> [EXERCISE DIRECTIONS]: Wherever an image appears in the records, exclude it, and reproduce everything else exactly.

> [DATA RECORDS]:
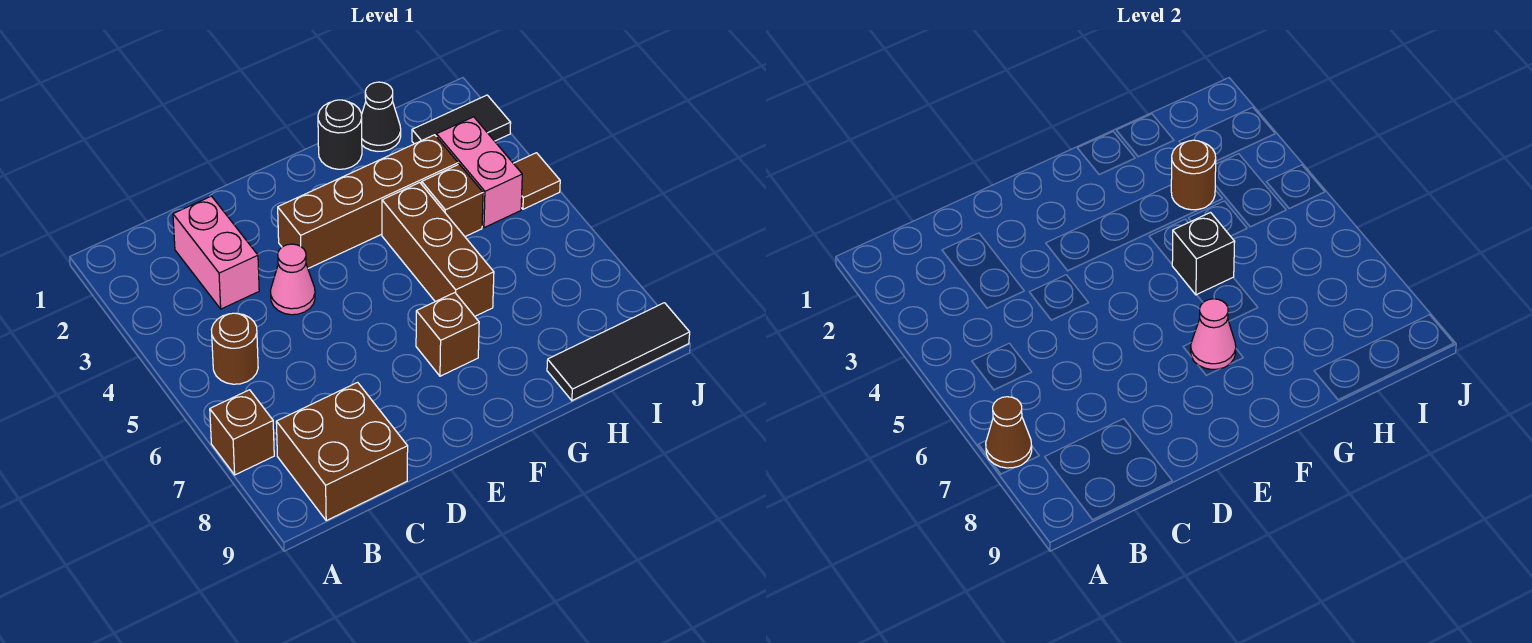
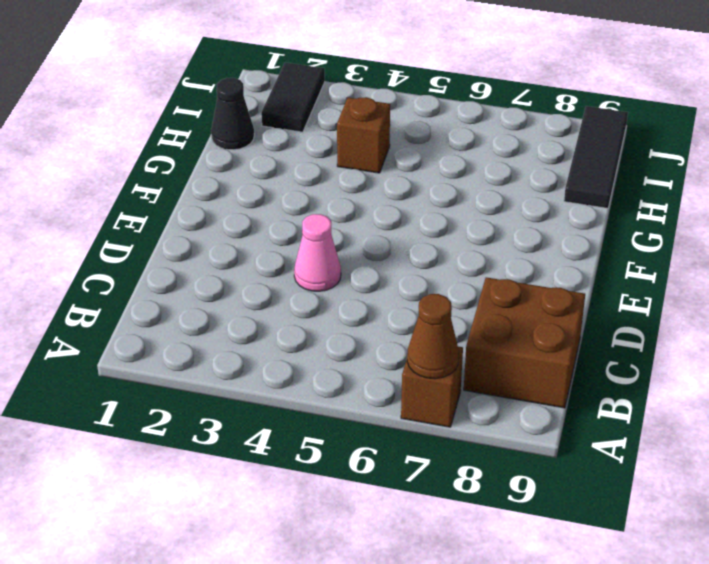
none -> brown round brick B5 level 1
none -> pink brick C2:C3 level 1
none -> brown brick E3:H3 level 1

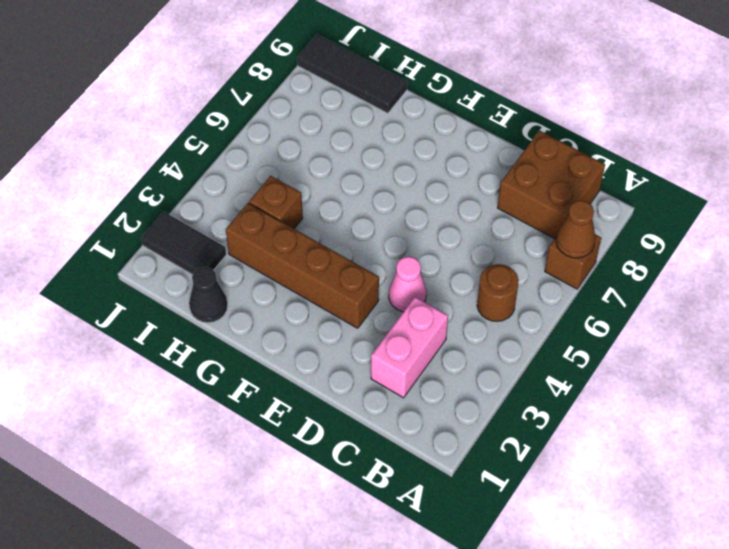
none -> brown brick F7 level 1
none -> black round brick G1 level 1
none -> brown brick G4:G6 level 1

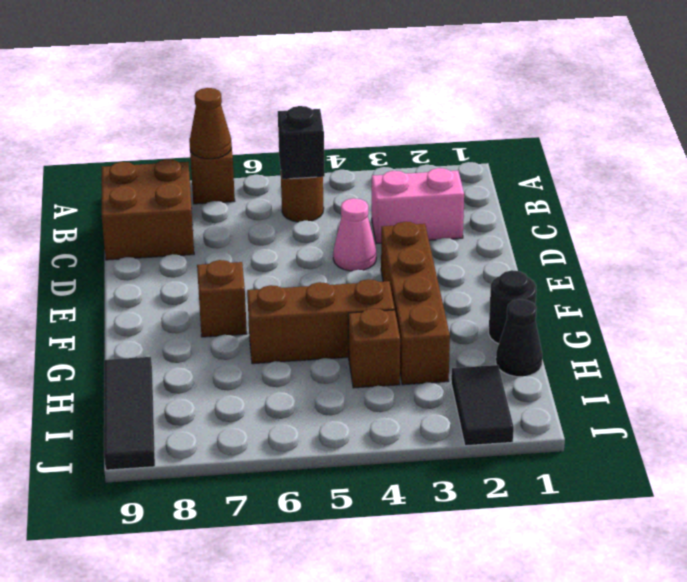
black brick B5 level 2 -> black brick G5 level 2
none -> pink brick I3:I4 level 1
none -> brown tile J4 level 1
none -> pink cone F7 level 2

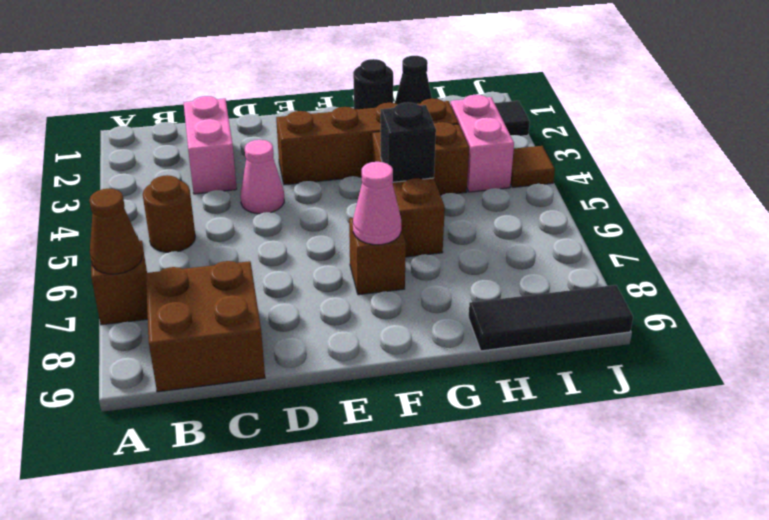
none -> brown round brick H3 level 2

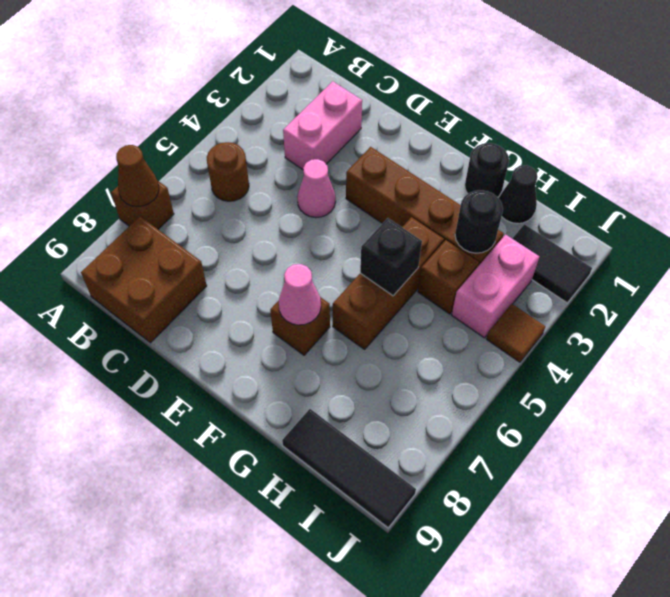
black round brick H3 level 2 -> brown round brick H3 level 2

> [ANSWER FOR THE TASK]:
none -> brown round brick B5 level 1
none -> pink brick C2:C3 level 1
none -> brown brick E3:H3 level 1

none -> brown brick F7 level 1
none -> black round brick G1 level 1
none -> brown brick G4:G6 level 1

black brick B5 level 2 -> black brick G5 level 2
none -> pink brick I3:I4 level 1
none -> brown tile J4 level 1
none -> pink cone F7 level 2

none -> brown round brick H3 level 2

black round brick H3 level 2 -> brown round brick H3 level 2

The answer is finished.